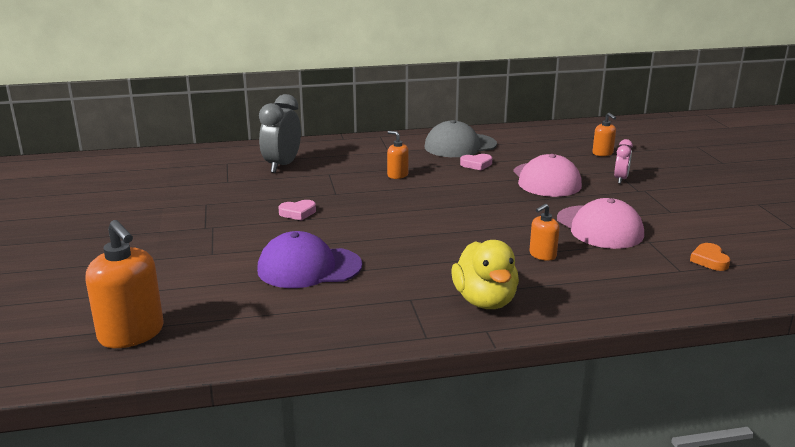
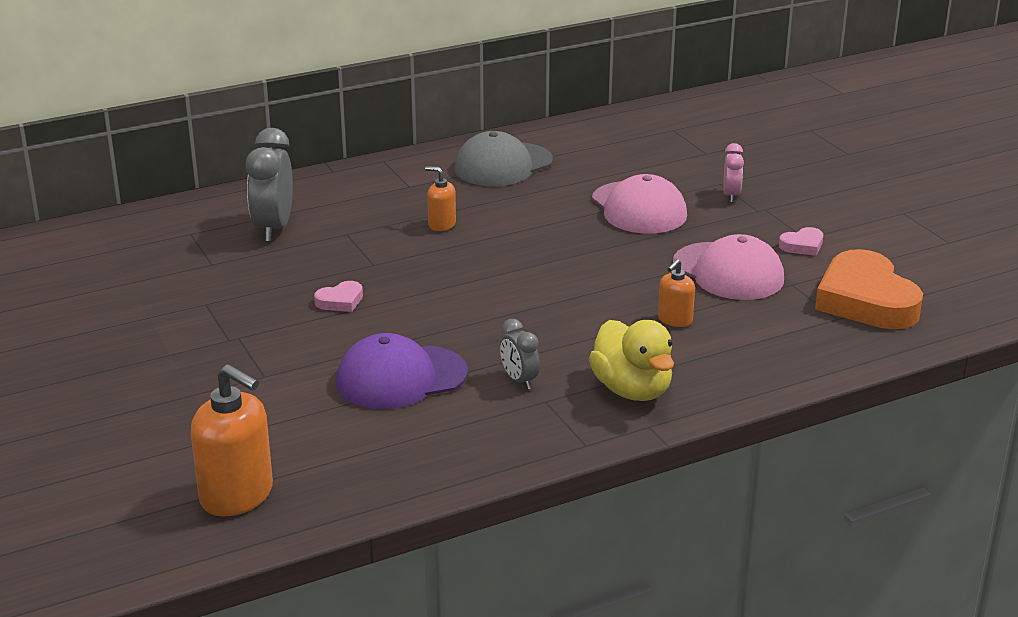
camera: 15 degrees left, 5 degrees up
(397, 281) = (519, 380): none -> grey clock
(476, 164) = (539, 194): pink heart -> pink heart (802, 245)
(602, 153) = (695, 156): orange soap dispenser -> none
(709, 260) = (865, 300): orange heart -> orange heart, size x2.34

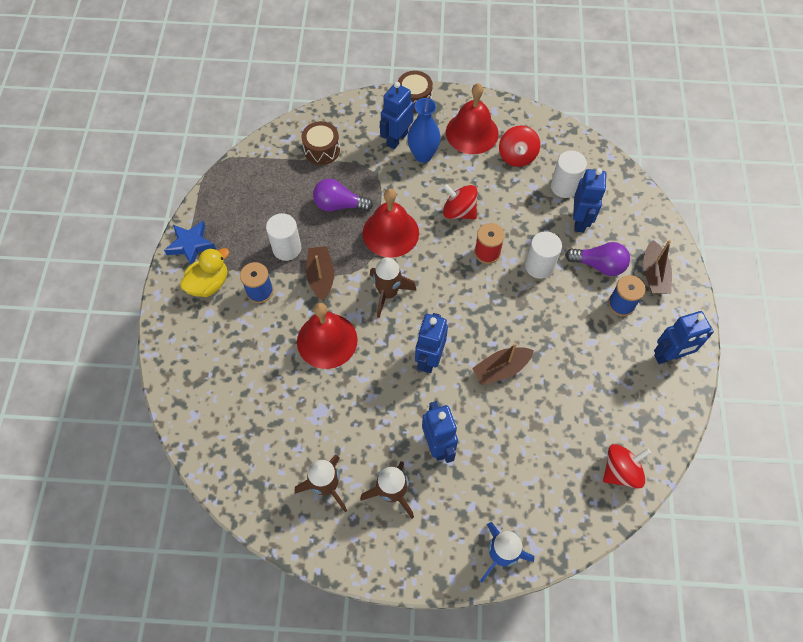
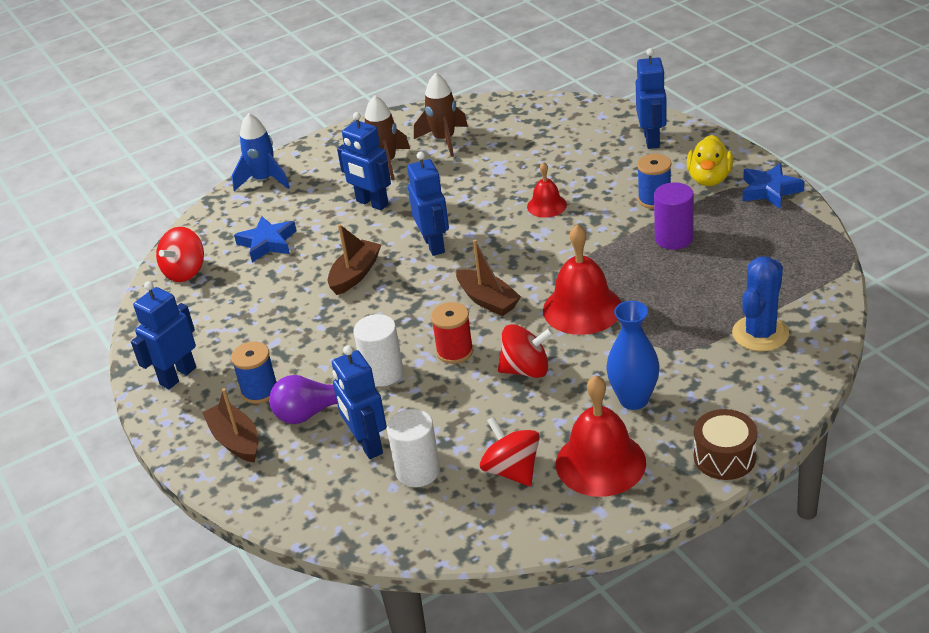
camera: 150 degrees right, 25 degrees down
(287, 248) = (674, 238): white cylinder -> purple cylinder
(321, 277) = (610, 239): brown boat -> brown boat (488, 300)
(322, 150) = (760, 334): brown drum -> blue cactus
(327, 340) = (546, 205): red bell -> red bell, size x0.55
(339, 205) = (669, 299): purple light bulb -> none
(388, 293) = (527, 264): brown rocket -> none
(397, 139) = (687, 397): blue robot -> blue robot (652, 140)
(542, 457) = (267, 243): none -> blue star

What is needed: Every line between the one that contains "(287, 248) = (674, 238): white" and the last line of the listing, both included, should be retyped exactly, with nothing else added.

Answer below:
(287, 248) = (674, 238): white cylinder -> purple cylinder
(321, 277) = (610, 239): brown boat -> brown boat (488, 300)
(322, 150) = (760, 334): brown drum -> blue cactus
(327, 340) = (546, 205): red bell -> red bell, size x0.55
(339, 205) = (669, 299): purple light bulb -> none
(388, 293) = (527, 264): brown rocket -> none
(397, 139) = (687, 397): blue robot -> blue robot (652, 140)
(542, 457) = (267, 243): none -> blue star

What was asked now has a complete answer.